## [Extracted data]
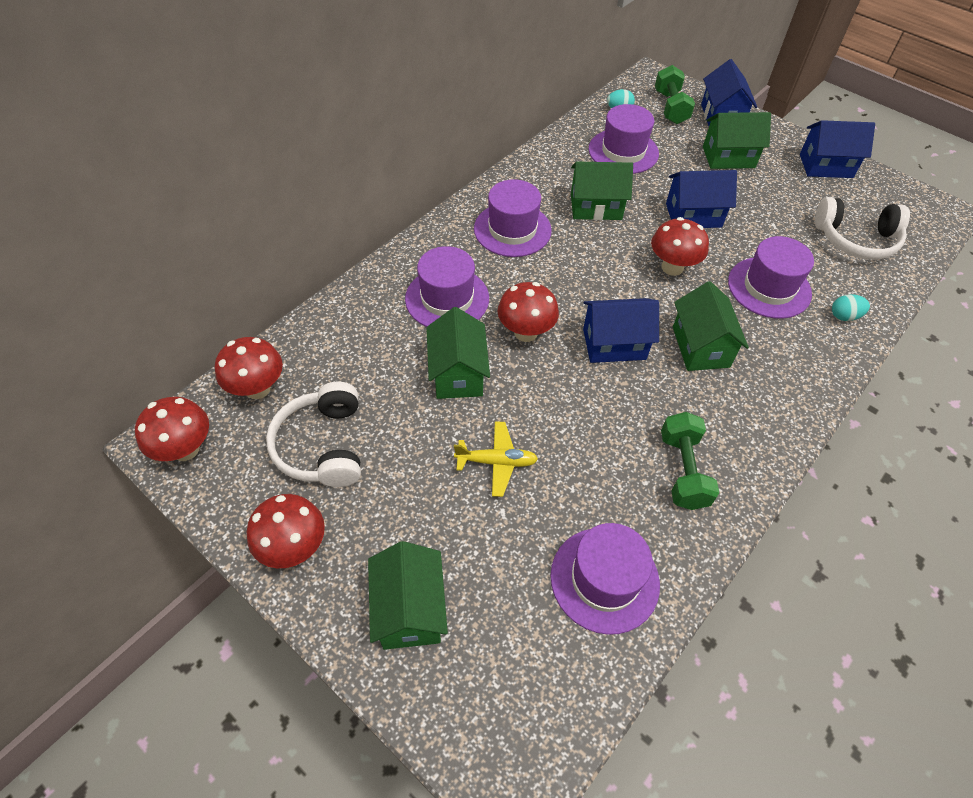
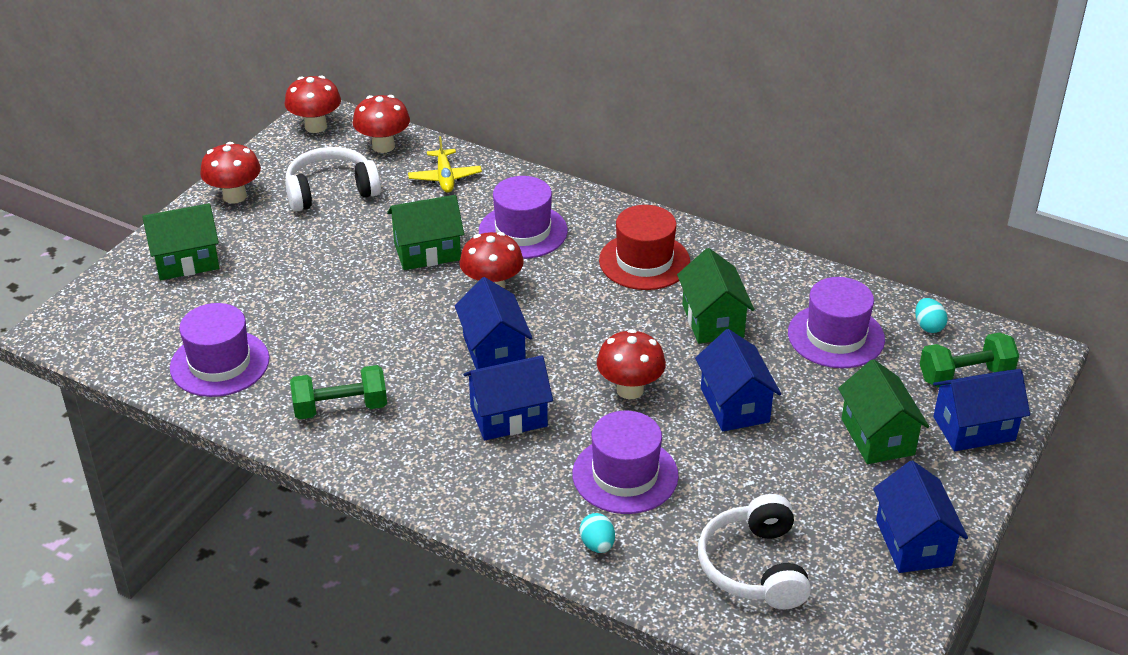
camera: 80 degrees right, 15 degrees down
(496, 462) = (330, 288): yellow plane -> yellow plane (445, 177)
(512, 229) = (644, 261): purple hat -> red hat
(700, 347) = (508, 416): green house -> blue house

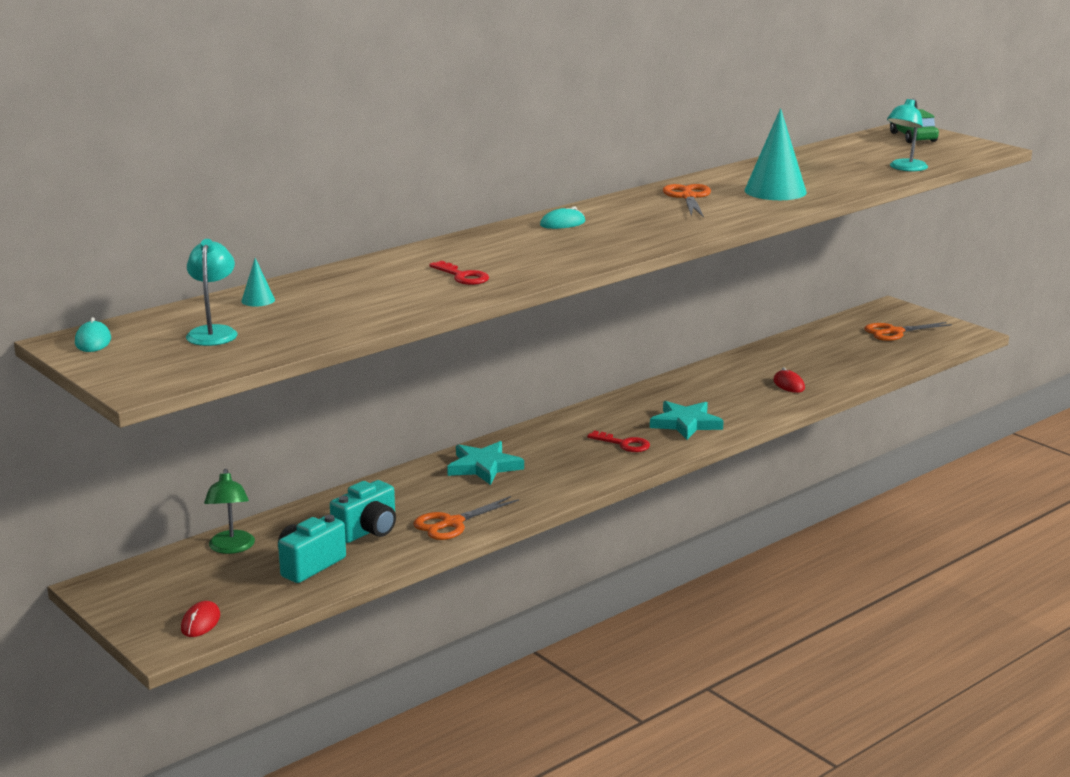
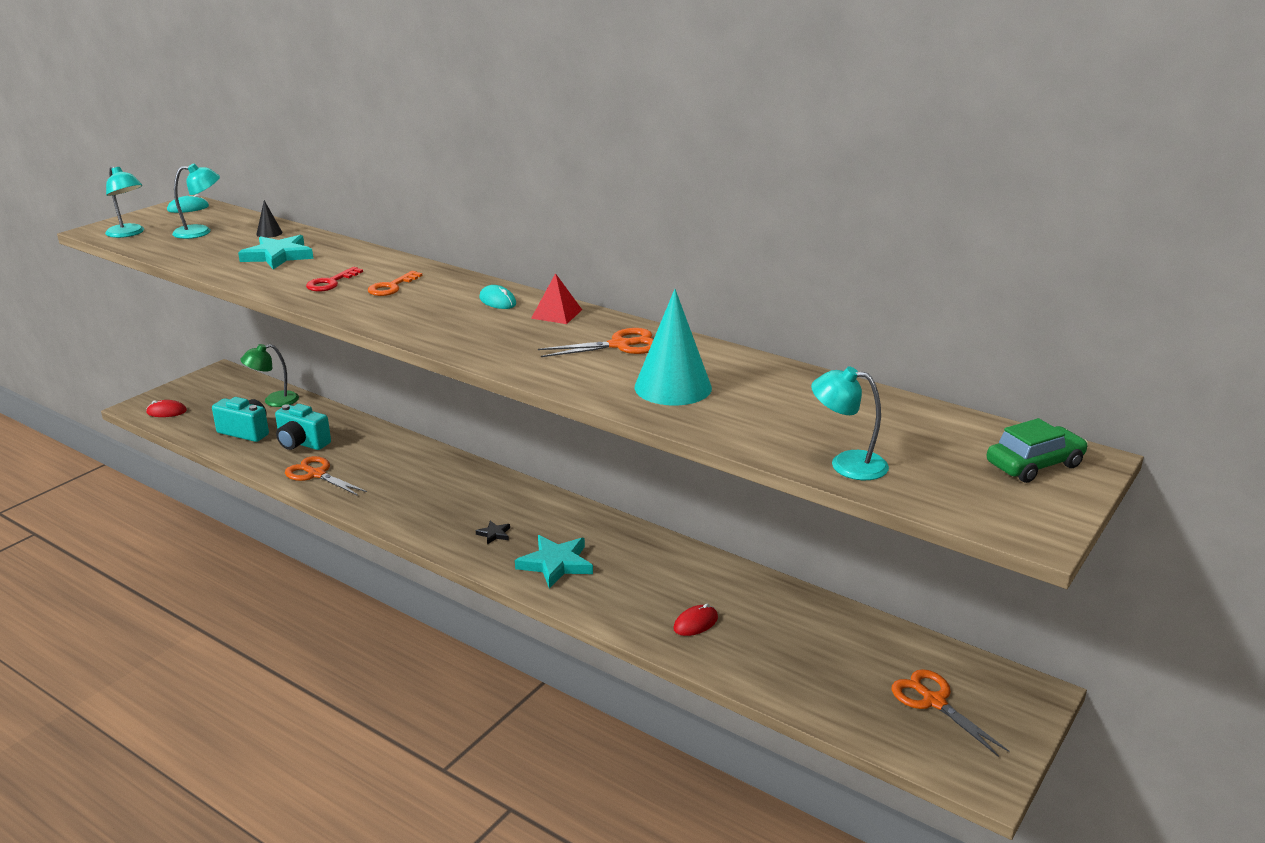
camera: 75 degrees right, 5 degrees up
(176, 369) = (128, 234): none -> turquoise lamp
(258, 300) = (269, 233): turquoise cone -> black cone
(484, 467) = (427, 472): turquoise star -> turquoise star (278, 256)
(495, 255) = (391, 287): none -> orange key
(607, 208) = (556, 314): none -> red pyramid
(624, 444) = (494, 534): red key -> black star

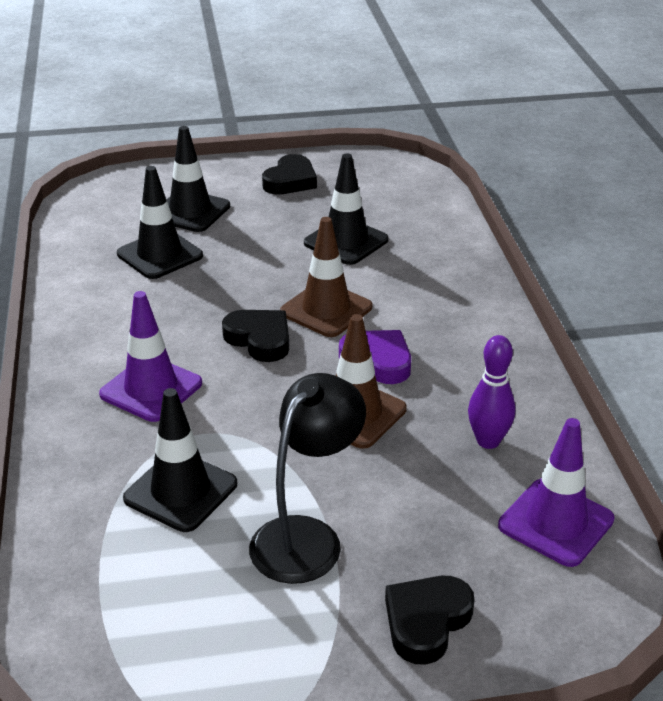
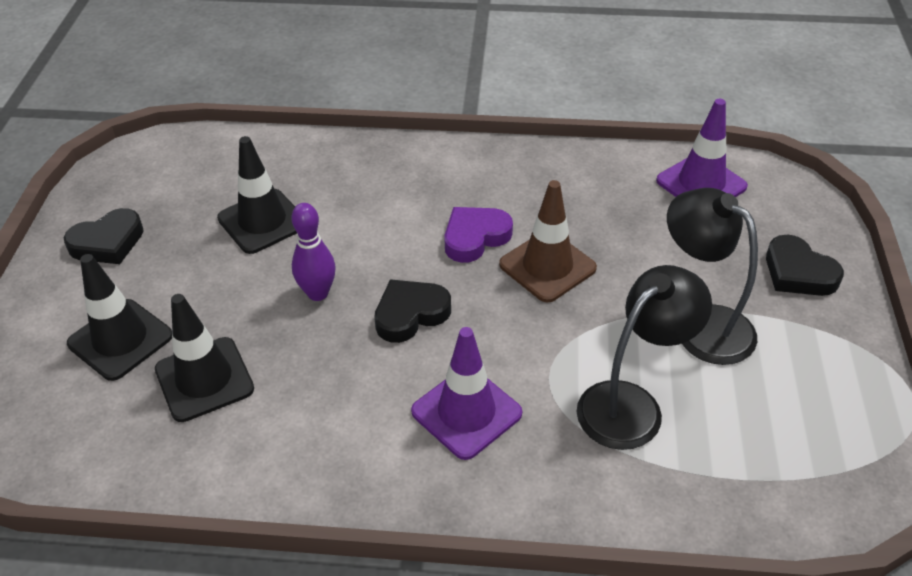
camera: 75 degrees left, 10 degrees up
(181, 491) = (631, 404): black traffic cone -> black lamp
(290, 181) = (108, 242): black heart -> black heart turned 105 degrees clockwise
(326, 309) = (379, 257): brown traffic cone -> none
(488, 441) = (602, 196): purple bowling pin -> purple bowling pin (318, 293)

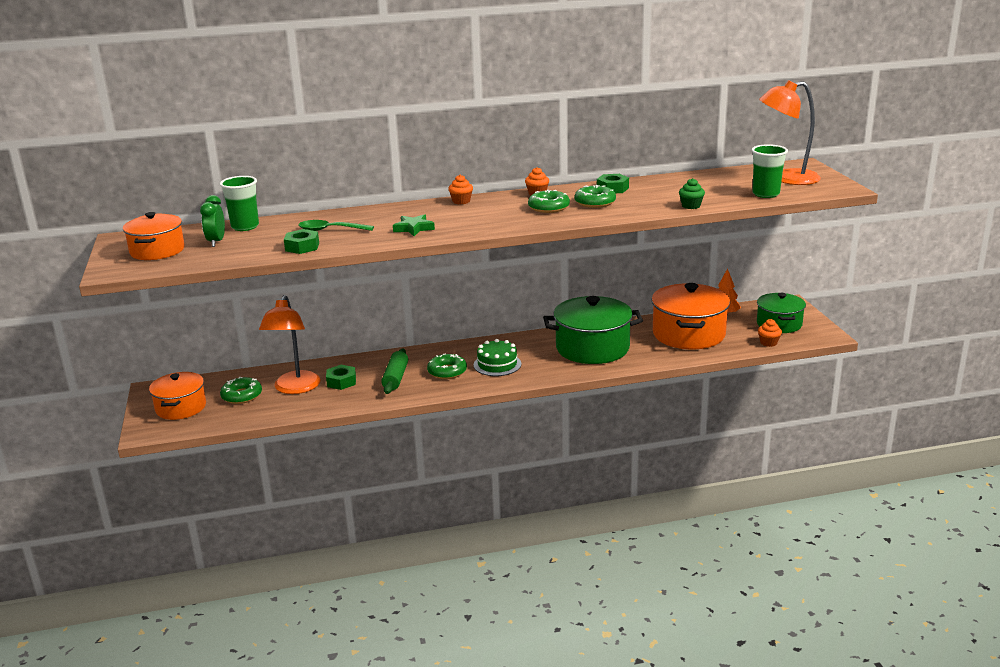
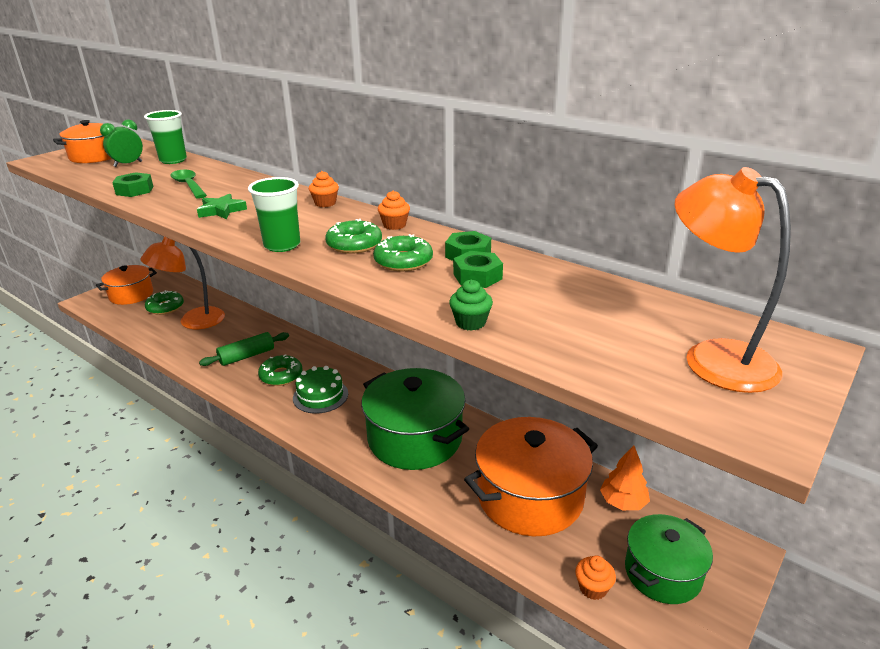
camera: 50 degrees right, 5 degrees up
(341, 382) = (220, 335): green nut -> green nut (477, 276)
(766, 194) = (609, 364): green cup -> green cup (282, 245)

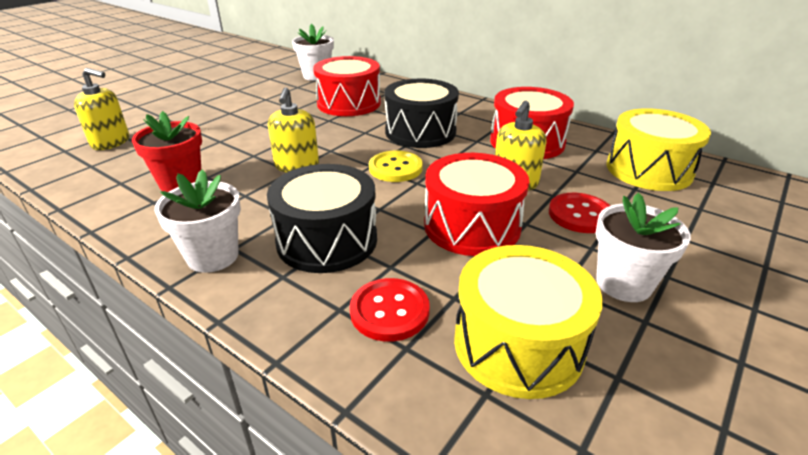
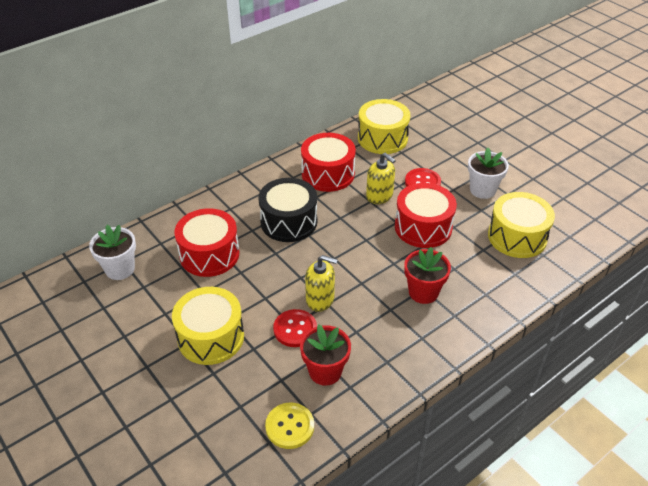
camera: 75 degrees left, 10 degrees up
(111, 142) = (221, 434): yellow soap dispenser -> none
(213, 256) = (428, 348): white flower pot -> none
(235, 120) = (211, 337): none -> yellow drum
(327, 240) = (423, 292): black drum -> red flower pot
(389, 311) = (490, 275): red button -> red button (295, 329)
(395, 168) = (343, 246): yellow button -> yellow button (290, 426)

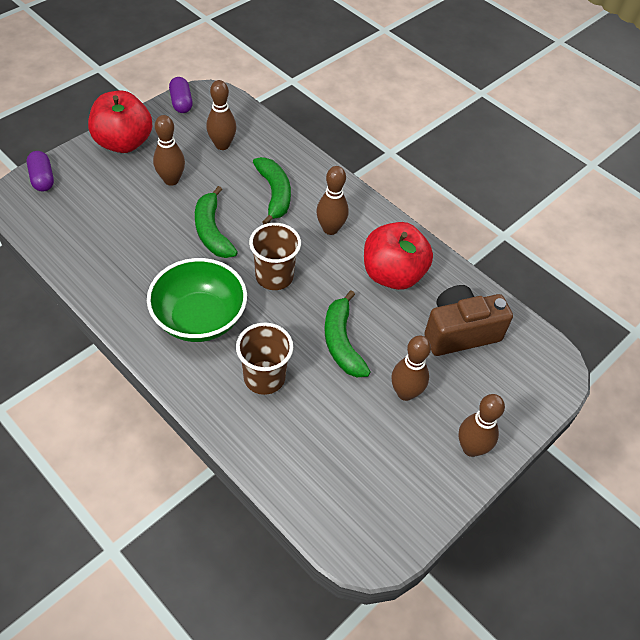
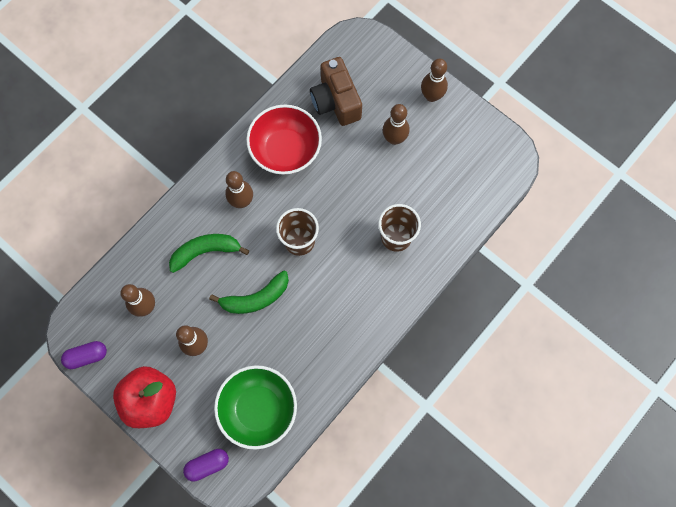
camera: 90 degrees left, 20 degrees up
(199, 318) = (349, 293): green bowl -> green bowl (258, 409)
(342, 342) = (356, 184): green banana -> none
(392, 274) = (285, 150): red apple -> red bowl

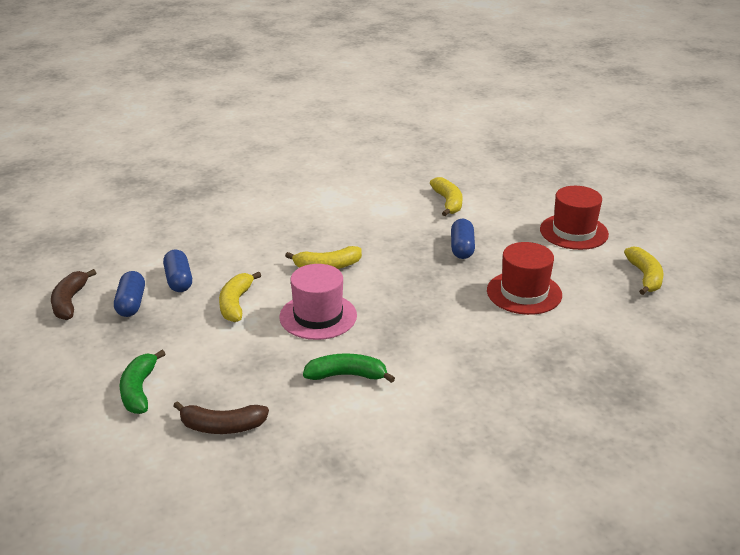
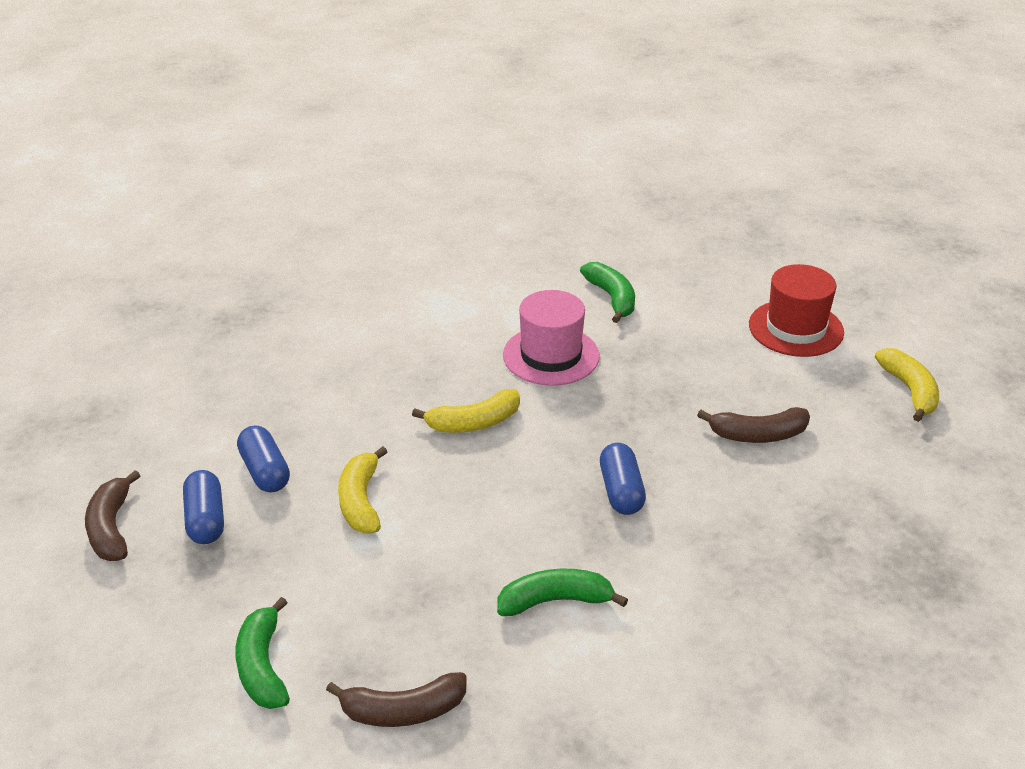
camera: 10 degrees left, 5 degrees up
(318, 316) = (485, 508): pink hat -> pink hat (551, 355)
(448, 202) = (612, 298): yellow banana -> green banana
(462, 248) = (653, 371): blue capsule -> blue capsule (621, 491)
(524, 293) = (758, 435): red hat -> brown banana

## [Description of the task]
Print the lines from the one that contains "(766, 194) = (609, 364): green" through the last line of the data, exactly and in full, and no other lines. Pictures are not part of the copy.

## [Task result]
(766, 194) = (609, 364): green cup -> green cup (282, 245)

camera: 75 degrees left, 10 degrees up
(111, 142) = (221, 434): yellow soap dispenser -> none
(213, 256) = (428, 348): white flower pot -> none
(235, 120) = (211, 337): none -> yellow drum
(327, 240) = (423, 292): black drum -> red flower pot
(389, 311) = (490, 275): red button -> red button (295, 329)
(395, 168) = (343, 246): yellow button -> yellow button (290, 426)

camera: 90 degrees left, 20 degrees up
(199, 318) = (349, 293): green bowl -> green bowl (258, 409)
(342, 342) = (356, 184): green banana -> none
(392, 274) = (285, 150): red apple -> red bowl

camera: 10 degrees left, 5 degrees up
(318, 316) = (485, 508): pink hat -> pink hat (551, 355)
(448, 202) = (612, 298): yellow banana -> green banana
(462, 248) = (653, 371): blue capsule -> blue capsule (621, 491)
(524, 293) = (758, 435): red hat -> brown banana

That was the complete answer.